» Your task: In the records below, repeat exactly the lines between the line holding "D5: LED white" and the line holding "C13: 2.2uF (NET2, NET14) -> 2.2uF (NET14, VS)", inclusive, and drop the pictures.

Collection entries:
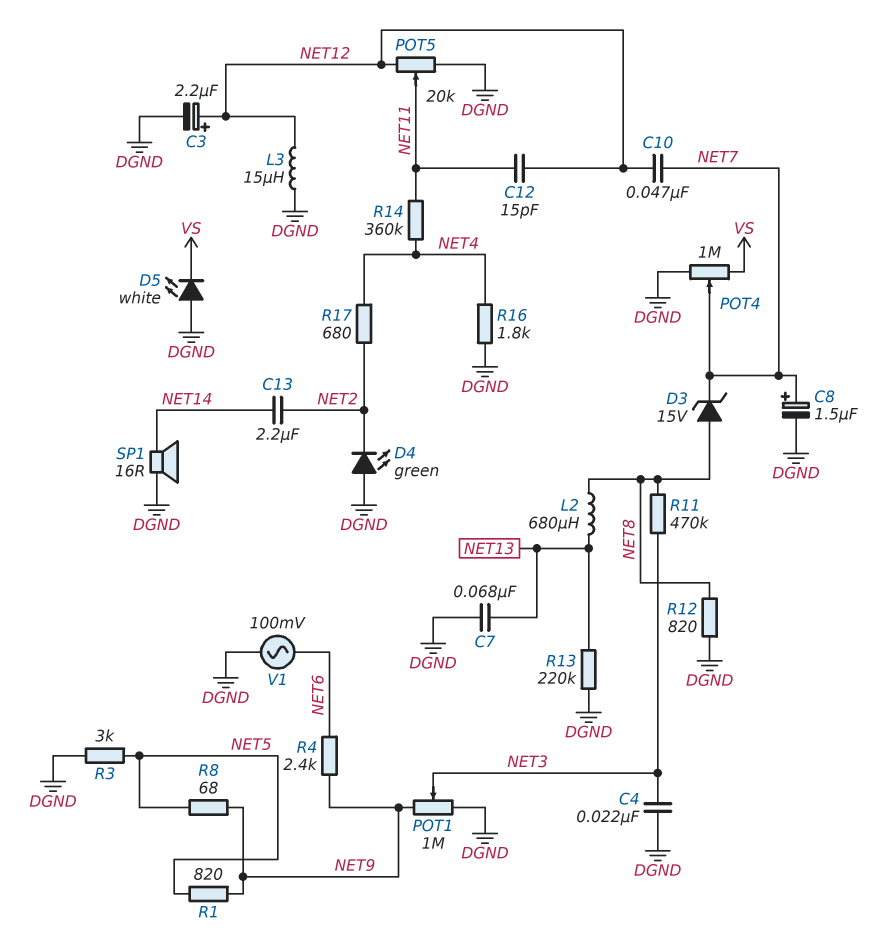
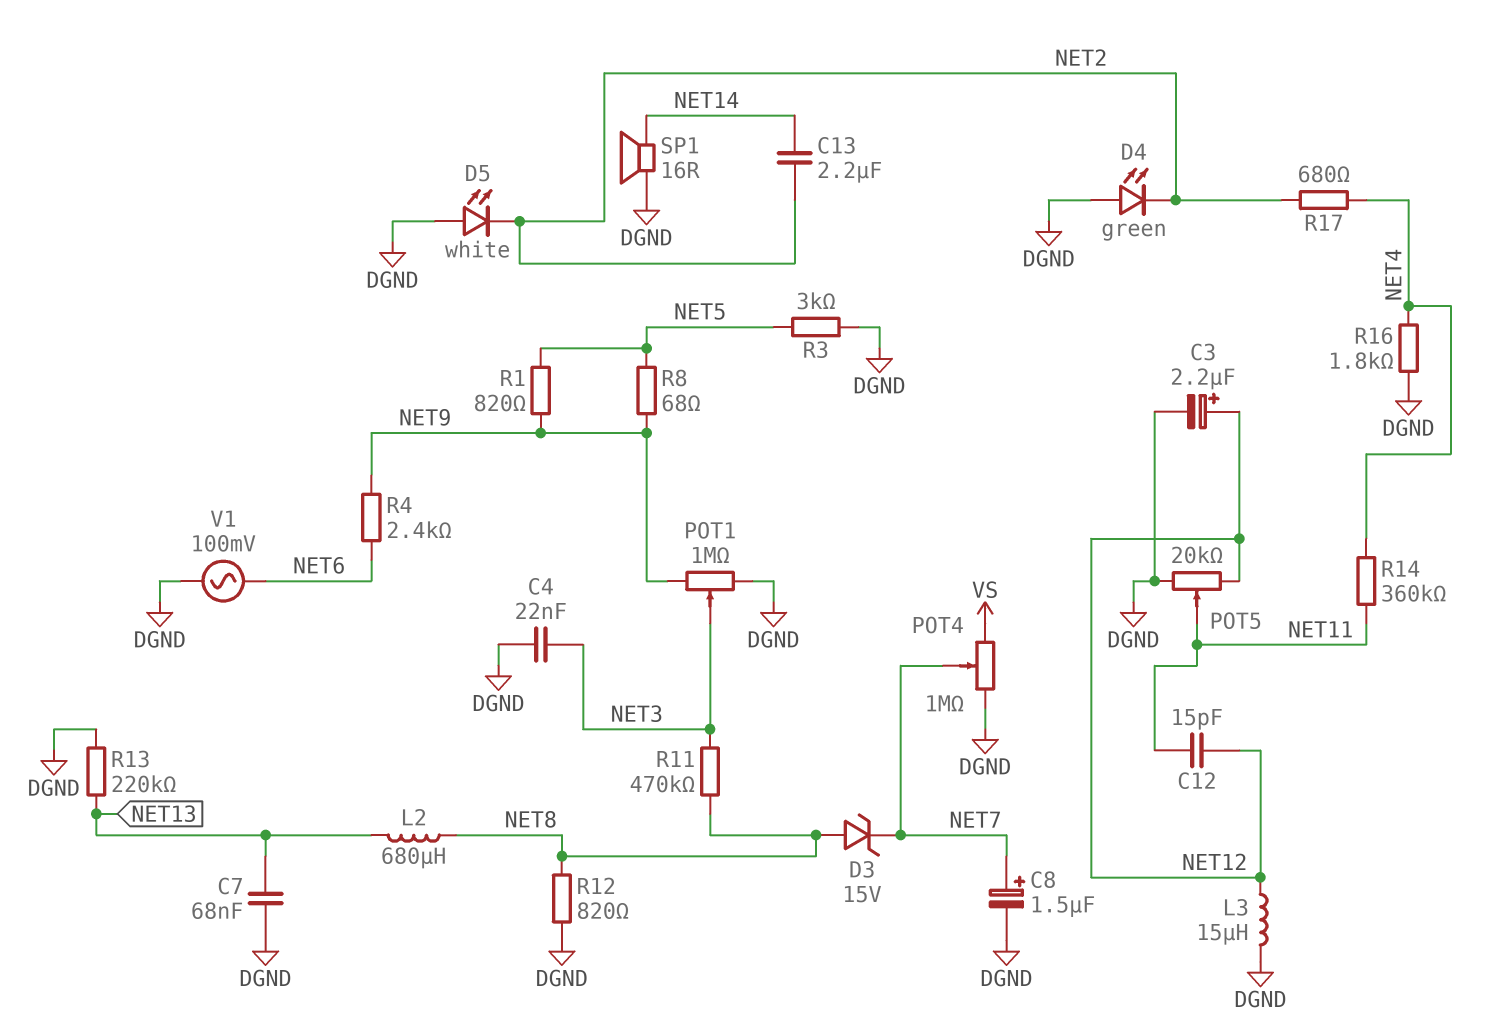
C10: 47nF (NET7, NET12) -> none
D5: LED white (A DGND, K VS) -> LED white (A DGND, K NET2)

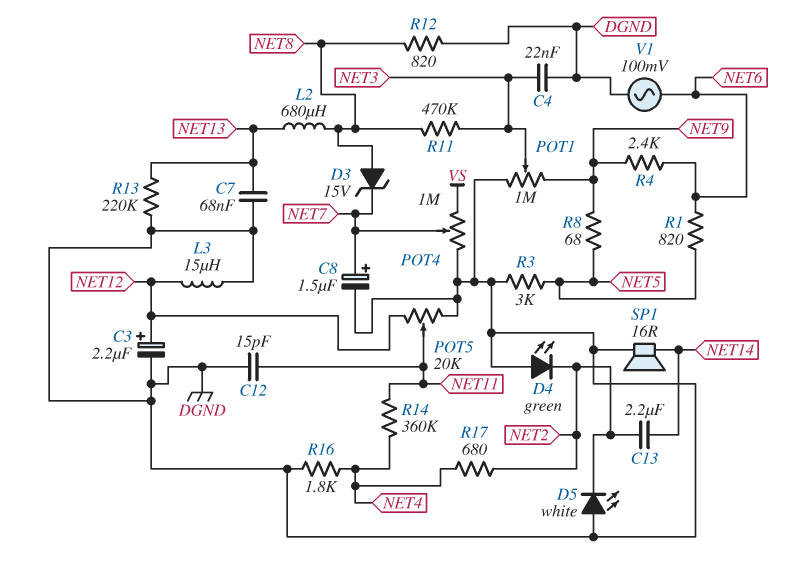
C12: 15pF (NET11, NET12) -> 15pF (DGND, NET11)
R1: 820 (NET5, NET9) -> 820 (NET5, NET6)

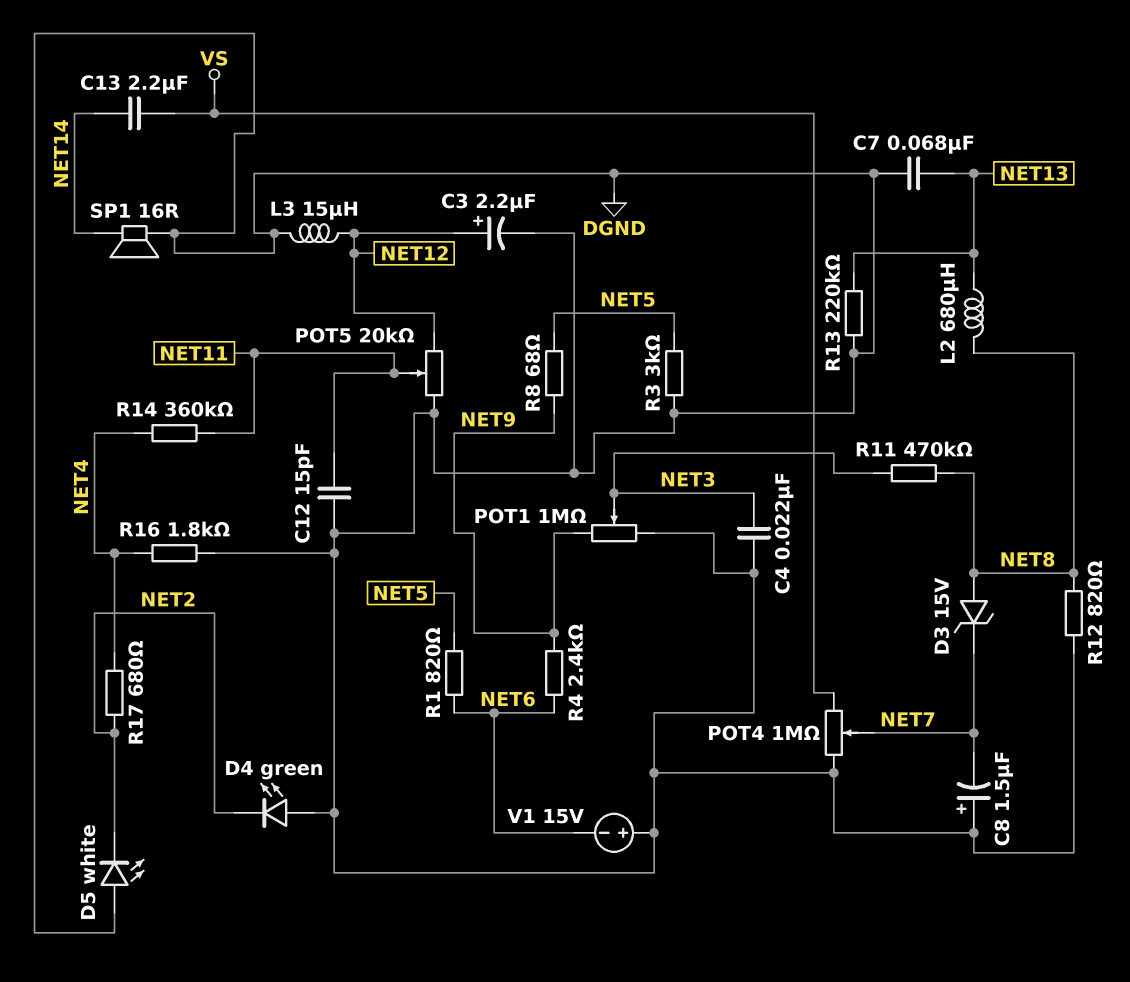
C8: 1.5uF (plus NET7, minus DGND) -> 1.5uF (plus DGND, minus NET7)
C13: 2.2uF (NET2, NET14) -> 2.2uF (NET14, VS)
V1: AC 100mV (DGND, NET6) -> 15V (plus DGND, minus NET6)

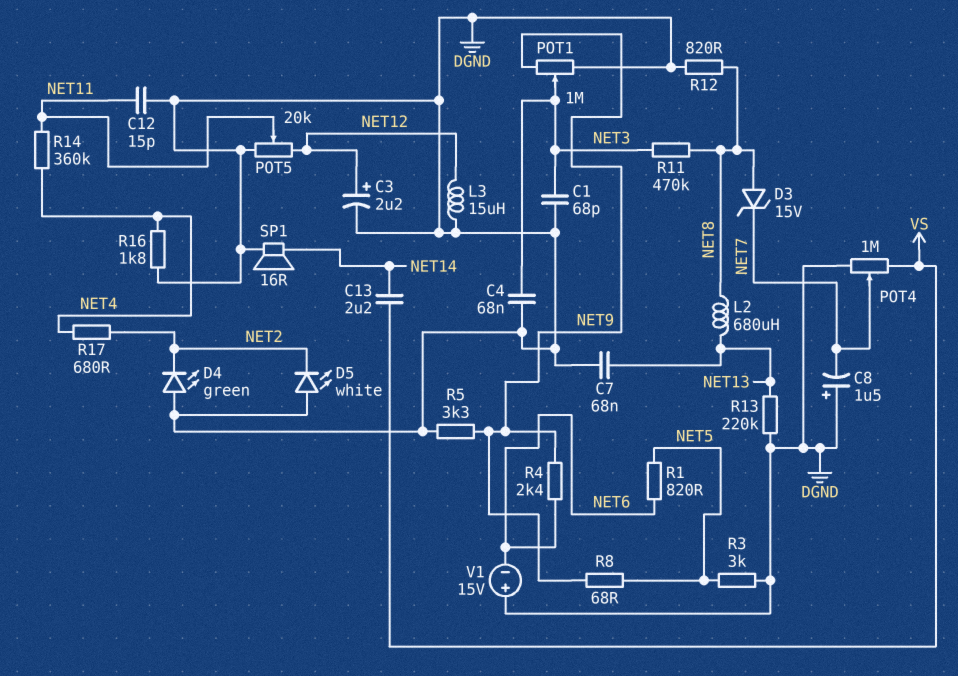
C1: none -> 68pF (DGND, NET3)
C4: 22nF (DGND, NET3) -> 68nF (DGND, NET3)
R5: none -> 3.3k (DGND, NET9)

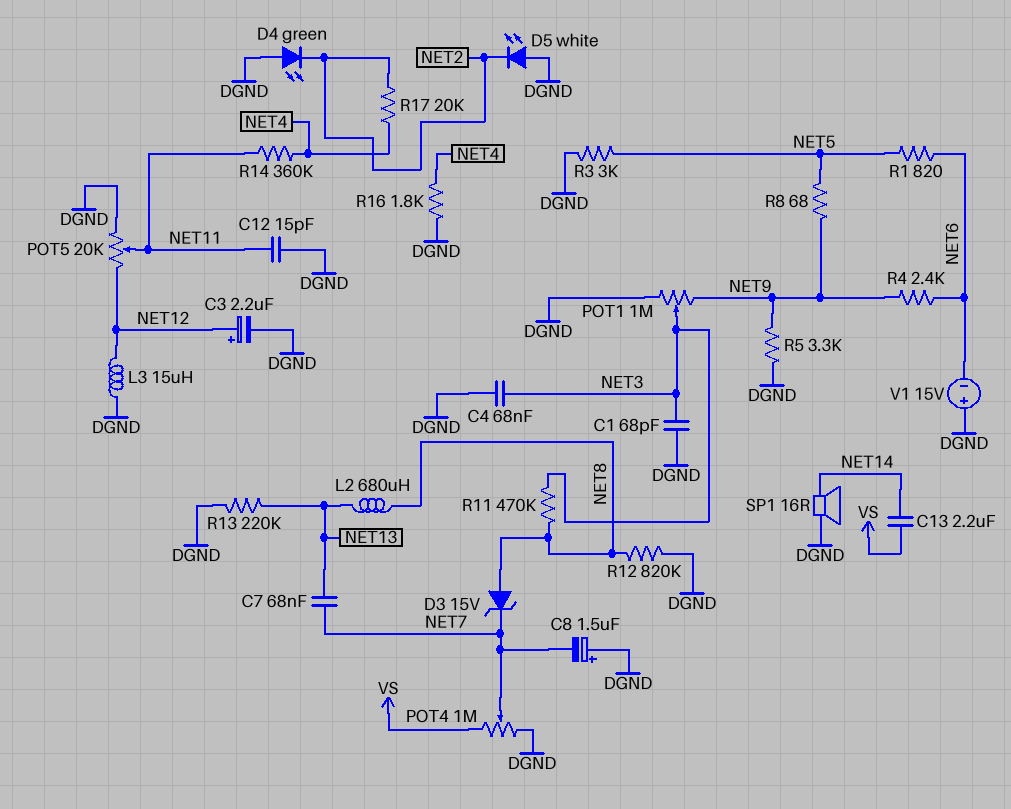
C7: 68nF (DGND, NET13) -> 68nF (NET7, NET13)
R12: 820 (DGND, NET8) -> 820k (DGND, NET8)
R17: 680 (NET2, NET4) -> 20k (NET2, NET4)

» Expected answer:
D5: LED white (A DGND, K VS) -> LED white (A DGND, K NET2)

C12: 15pF (NET11, NET12) -> 15pF (DGND, NET11)
R1: 820 (NET5, NET9) -> 820 (NET5, NET6)

C8: 1.5uF (plus NET7, minus DGND) -> 1.5uF (plus DGND, minus NET7)
C13: 2.2uF (NET2, NET14) -> 2.2uF (NET14, VS)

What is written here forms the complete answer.